Restate word for word the entries below, starting with the line with "R7: 3.9k (N013, U2/P1.2)" and continuing through the line with "S3: button (BTN, GND) -> button (+5V, BTN)". Include both of those lines and no others.

━━━━━━━━━━

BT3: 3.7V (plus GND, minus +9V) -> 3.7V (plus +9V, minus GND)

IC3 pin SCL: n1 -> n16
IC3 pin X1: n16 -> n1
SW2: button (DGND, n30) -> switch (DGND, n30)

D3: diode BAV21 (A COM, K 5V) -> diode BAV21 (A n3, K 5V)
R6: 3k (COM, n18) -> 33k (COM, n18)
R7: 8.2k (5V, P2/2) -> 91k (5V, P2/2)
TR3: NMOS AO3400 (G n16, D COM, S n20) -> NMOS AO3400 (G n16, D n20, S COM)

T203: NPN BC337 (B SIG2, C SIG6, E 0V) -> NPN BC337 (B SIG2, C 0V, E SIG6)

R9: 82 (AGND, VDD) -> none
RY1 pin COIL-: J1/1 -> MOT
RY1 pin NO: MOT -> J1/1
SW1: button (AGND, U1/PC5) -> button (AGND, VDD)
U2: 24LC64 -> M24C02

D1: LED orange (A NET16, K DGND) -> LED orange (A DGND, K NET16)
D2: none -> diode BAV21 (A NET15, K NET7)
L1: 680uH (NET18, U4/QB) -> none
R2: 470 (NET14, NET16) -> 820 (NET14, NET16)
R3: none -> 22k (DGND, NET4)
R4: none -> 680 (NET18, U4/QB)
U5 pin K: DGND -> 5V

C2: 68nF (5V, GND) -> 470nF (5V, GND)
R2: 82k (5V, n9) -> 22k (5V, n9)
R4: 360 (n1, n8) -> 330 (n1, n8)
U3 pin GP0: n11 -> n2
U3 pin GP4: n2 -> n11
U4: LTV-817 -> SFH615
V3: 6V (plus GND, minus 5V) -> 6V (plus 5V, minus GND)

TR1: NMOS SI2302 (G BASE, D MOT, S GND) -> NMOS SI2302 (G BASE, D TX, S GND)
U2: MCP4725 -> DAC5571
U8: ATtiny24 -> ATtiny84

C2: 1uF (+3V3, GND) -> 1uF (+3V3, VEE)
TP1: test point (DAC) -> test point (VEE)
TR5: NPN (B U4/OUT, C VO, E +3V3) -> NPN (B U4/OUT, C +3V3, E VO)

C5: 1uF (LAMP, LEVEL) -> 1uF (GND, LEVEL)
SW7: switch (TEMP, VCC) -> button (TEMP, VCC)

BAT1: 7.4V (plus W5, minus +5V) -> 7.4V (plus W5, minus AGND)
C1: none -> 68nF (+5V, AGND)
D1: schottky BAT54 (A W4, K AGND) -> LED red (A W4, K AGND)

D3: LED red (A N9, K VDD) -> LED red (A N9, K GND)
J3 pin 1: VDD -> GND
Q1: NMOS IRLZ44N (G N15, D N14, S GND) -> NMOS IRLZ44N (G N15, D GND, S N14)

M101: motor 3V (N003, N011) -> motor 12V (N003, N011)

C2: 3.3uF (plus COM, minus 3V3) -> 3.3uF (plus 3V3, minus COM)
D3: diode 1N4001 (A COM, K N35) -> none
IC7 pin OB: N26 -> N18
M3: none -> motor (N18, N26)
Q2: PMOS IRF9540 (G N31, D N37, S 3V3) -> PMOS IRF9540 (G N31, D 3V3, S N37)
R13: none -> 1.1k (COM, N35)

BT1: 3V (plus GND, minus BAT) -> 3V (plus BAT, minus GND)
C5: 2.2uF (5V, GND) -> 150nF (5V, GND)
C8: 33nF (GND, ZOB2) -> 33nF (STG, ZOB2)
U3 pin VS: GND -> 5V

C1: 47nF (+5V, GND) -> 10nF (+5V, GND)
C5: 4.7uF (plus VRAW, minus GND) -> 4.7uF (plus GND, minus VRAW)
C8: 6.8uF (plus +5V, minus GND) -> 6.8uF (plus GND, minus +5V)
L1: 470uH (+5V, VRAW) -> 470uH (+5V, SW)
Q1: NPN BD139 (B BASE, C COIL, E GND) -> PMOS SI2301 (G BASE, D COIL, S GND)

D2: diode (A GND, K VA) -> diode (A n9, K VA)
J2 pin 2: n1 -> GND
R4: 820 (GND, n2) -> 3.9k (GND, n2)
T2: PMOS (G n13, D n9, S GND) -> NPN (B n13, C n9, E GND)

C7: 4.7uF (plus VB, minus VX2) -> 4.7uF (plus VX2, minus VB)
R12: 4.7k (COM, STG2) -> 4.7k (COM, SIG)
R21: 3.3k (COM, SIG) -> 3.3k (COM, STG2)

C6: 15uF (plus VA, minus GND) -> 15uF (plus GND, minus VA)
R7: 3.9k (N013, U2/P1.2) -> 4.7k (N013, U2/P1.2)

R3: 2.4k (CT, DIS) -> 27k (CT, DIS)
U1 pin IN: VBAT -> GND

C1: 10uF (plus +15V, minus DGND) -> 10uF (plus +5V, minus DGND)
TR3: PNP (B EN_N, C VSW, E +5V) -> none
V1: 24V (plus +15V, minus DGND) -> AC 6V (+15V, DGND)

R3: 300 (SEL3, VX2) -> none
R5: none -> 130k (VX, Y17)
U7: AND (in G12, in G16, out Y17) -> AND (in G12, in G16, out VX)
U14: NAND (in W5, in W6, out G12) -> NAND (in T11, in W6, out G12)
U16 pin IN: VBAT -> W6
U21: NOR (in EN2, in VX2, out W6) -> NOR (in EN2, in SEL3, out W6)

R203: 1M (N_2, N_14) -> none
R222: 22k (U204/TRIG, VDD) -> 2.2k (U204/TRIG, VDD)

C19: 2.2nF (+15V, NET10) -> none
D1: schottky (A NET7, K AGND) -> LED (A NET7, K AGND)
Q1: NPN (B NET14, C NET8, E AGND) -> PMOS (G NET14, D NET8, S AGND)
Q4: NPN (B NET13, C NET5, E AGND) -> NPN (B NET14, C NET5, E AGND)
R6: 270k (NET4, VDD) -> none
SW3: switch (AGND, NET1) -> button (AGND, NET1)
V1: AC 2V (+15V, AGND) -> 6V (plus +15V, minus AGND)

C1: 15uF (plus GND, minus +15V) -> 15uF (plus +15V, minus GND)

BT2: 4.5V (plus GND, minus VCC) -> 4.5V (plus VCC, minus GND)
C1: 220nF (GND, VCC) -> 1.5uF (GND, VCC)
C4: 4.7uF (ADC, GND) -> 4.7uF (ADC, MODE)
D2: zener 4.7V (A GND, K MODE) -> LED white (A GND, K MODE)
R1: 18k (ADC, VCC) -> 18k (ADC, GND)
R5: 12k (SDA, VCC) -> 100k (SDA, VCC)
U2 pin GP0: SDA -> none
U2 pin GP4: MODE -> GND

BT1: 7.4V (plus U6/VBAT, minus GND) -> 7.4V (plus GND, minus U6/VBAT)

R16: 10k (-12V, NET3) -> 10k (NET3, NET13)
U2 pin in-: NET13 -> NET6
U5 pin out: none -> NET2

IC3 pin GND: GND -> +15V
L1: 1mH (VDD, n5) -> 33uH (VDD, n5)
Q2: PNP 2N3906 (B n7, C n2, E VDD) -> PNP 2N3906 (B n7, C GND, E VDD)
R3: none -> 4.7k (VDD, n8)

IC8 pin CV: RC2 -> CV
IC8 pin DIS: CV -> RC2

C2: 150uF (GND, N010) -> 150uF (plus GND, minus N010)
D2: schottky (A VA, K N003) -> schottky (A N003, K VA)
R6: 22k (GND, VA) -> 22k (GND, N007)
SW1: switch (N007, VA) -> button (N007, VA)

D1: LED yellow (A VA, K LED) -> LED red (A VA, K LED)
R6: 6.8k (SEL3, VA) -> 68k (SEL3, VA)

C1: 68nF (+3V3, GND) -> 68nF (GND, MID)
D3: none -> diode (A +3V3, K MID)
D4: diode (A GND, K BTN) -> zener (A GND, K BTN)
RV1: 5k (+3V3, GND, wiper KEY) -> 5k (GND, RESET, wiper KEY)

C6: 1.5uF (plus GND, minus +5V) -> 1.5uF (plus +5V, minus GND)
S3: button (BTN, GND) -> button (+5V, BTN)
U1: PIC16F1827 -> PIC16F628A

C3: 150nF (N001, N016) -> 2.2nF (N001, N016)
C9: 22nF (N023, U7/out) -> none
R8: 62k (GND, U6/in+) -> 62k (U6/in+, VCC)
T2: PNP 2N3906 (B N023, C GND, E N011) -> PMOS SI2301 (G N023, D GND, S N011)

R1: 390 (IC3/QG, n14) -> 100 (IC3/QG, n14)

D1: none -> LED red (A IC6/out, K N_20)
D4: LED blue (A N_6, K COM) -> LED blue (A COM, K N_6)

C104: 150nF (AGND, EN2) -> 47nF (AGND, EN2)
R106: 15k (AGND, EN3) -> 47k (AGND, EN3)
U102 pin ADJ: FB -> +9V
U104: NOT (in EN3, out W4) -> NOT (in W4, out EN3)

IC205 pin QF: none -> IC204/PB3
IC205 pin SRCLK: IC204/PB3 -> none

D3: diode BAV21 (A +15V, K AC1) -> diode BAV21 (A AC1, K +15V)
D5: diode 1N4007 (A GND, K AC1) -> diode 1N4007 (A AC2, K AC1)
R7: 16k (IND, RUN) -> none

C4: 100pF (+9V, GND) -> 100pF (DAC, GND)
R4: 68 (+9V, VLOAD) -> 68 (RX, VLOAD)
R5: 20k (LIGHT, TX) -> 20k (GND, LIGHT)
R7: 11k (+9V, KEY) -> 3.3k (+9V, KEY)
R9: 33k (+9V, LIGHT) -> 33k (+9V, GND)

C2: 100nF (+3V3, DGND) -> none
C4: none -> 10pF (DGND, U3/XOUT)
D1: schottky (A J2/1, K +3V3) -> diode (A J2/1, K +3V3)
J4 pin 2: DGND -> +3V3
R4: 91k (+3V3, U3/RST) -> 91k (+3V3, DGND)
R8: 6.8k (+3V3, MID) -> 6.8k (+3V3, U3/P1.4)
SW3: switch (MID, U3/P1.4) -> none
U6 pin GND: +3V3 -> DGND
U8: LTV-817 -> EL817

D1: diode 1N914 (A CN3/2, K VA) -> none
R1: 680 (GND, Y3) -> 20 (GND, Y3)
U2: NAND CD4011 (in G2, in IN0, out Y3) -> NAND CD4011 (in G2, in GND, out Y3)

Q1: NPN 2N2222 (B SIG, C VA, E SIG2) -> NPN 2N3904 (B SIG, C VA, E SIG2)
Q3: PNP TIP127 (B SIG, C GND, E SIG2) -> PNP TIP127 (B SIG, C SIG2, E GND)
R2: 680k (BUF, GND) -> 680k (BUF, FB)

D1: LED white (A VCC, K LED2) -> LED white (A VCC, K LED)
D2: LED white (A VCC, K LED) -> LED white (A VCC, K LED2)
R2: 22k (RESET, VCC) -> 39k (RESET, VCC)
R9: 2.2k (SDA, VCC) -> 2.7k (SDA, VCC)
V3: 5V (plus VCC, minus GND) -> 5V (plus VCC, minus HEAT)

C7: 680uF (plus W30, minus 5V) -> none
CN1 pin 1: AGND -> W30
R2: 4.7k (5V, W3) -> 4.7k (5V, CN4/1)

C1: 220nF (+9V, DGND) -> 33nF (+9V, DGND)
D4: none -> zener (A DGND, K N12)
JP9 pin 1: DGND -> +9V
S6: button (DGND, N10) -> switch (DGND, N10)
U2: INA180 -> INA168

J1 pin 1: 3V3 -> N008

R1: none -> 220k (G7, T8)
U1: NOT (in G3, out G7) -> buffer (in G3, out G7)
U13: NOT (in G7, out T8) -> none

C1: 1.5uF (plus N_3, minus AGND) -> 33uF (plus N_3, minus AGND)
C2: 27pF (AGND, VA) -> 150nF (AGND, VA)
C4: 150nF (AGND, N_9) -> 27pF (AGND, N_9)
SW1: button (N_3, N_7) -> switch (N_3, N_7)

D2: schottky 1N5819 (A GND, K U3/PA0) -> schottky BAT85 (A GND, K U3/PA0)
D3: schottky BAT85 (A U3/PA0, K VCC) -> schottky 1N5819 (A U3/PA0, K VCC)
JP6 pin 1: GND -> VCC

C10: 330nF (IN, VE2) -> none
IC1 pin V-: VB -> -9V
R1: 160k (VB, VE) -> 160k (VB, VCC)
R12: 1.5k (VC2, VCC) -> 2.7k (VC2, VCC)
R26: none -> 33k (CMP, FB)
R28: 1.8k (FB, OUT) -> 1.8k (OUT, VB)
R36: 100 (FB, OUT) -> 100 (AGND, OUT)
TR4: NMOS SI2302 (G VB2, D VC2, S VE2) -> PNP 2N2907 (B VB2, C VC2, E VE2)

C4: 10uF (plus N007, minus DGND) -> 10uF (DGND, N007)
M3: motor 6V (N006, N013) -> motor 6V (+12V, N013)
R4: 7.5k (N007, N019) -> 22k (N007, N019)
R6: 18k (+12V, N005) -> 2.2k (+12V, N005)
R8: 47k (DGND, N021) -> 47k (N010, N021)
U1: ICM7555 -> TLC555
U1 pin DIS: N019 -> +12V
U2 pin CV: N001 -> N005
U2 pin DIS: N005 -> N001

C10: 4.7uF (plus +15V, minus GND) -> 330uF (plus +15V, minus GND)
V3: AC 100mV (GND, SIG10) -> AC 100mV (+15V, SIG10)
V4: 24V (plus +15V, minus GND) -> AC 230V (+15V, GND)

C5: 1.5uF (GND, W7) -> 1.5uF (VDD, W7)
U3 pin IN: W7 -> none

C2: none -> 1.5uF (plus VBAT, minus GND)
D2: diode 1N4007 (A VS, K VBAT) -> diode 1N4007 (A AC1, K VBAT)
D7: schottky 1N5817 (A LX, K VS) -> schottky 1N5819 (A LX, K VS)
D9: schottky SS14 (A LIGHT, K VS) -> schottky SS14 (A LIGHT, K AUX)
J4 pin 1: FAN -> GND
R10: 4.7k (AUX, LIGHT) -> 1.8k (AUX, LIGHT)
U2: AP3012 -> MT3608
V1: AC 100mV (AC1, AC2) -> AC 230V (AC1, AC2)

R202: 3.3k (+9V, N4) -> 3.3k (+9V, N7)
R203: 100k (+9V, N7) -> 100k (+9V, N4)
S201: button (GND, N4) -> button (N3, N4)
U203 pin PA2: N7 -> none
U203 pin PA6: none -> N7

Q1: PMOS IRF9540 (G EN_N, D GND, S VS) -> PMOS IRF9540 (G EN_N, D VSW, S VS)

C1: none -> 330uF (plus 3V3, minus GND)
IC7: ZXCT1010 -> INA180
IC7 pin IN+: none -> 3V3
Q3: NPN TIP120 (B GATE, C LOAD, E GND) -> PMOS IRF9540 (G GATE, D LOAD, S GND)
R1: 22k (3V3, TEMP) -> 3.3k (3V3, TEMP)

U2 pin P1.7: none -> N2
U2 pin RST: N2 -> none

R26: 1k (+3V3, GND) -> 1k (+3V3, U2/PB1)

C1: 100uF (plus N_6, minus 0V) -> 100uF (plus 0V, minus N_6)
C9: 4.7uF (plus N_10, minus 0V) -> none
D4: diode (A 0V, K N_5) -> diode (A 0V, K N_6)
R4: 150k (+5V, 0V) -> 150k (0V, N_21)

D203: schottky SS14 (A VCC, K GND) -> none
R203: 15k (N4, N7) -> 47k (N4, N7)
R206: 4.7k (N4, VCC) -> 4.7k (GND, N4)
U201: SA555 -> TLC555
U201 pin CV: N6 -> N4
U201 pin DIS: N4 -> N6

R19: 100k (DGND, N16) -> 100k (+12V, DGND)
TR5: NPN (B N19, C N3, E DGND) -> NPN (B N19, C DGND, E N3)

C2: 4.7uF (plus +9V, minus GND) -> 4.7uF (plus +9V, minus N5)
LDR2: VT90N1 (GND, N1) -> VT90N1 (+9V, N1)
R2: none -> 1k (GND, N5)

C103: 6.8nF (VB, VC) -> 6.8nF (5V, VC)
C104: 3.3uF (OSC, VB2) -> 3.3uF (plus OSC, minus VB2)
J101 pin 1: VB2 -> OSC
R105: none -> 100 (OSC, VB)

━━━━━━━━━━

Expected output |
R7: 3.9k (N013, U2/P1.2) -> 4.7k (N013, U2/P1.2)

R3: 2.4k (CT, DIS) -> 27k (CT, DIS)
U1 pin IN: VBAT -> GND

C1: 10uF (plus +15V, minus DGND) -> 10uF (plus +5V, minus DGND)
TR3: PNP (B EN_N, C VSW, E +5V) -> none
V1: 24V (plus +15V, minus DGND) -> AC 6V (+15V, DGND)

R3: 300 (SEL3, VX2) -> none
R5: none -> 130k (VX, Y17)
U7: AND (in G12, in G16, out Y17) -> AND (in G12, in G16, out VX)
U14: NAND (in W5, in W6, out G12) -> NAND (in T11, in W6, out G12)
U16 pin IN: VBAT -> W6
U21: NOR (in EN2, in VX2, out W6) -> NOR (in EN2, in SEL3, out W6)

R203: 1M (N_2, N_14) -> none
R222: 22k (U204/TRIG, VDD) -> 2.2k (U204/TRIG, VDD)

C19: 2.2nF (+15V, NET10) -> none
D1: schottky (A NET7, K AGND) -> LED (A NET7, K AGND)
Q1: NPN (B NET14, C NET8, E AGND) -> PMOS (G NET14, D NET8, S AGND)
Q4: NPN (B NET13, C NET5, E AGND) -> NPN (B NET14, C NET5, E AGND)
R6: 270k (NET4, VDD) -> none
SW3: switch (AGND, NET1) -> button (AGND, NET1)
V1: AC 2V (+15V, AGND) -> 6V (plus +15V, minus AGND)

C1: 15uF (plus GND, minus +15V) -> 15uF (plus +15V, minus GND)

BT2: 4.5V (plus GND, minus VCC) -> 4.5V (plus VCC, minus GND)
C1: 220nF (GND, VCC) -> 1.5uF (GND, VCC)
C4: 4.7uF (ADC, GND) -> 4.7uF (ADC, MODE)
D2: zener 4.7V (A GND, K MODE) -> LED white (A GND, K MODE)
R1: 18k (ADC, VCC) -> 18k (ADC, GND)
R5: 12k (SDA, VCC) -> 100k (SDA, VCC)
U2 pin GP0: SDA -> none
U2 pin GP4: MODE -> GND

BT1: 7.4V (plus U6/VBAT, minus GND) -> 7.4V (plus GND, minus U6/VBAT)

R16: 10k (-12V, NET3) -> 10k (NET3, NET13)
U2 pin in-: NET13 -> NET6
U5 pin out: none -> NET2

IC3 pin GND: GND -> +15V
L1: 1mH (VDD, n5) -> 33uH (VDD, n5)
Q2: PNP 2N3906 (B n7, C n2, E VDD) -> PNP 2N3906 (B n7, C GND, E VDD)
R3: none -> 4.7k (VDD, n8)

IC8 pin CV: RC2 -> CV
IC8 pin DIS: CV -> RC2

C2: 150uF (GND, N010) -> 150uF (plus GND, minus N010)
D2: schottky (A VA, K N003) -> schottky (A N003, K VA)
R6: 22k (GND, VA) -> 22k (GND, N007)
SW1: switch (N007, VA) -> button (N007, VA)

D1: LED yellow (A VA, K LED) -> LED red (A VA, K LED)
R6: 6.8k (SEL3, VA) -> 68k (SEL3, VA)

C1: 68nF (+3V3, GND) -> 68nF (GND, MID)
D3: none -> diode (A +3V3, K MID)
D4: diode (A GND, K BTN) -> zener (A GND, K BTN)
RV1: 5k (+3V3, GND, wiper KEY) -> 5k (GND, RESET, wiper KEY)

C6: 1.5uF (plus GND, minus +5V) -> 1.5uF (plus +5V, minus GND)
S3: button (BTN, GND) -> button (+5V, BTN)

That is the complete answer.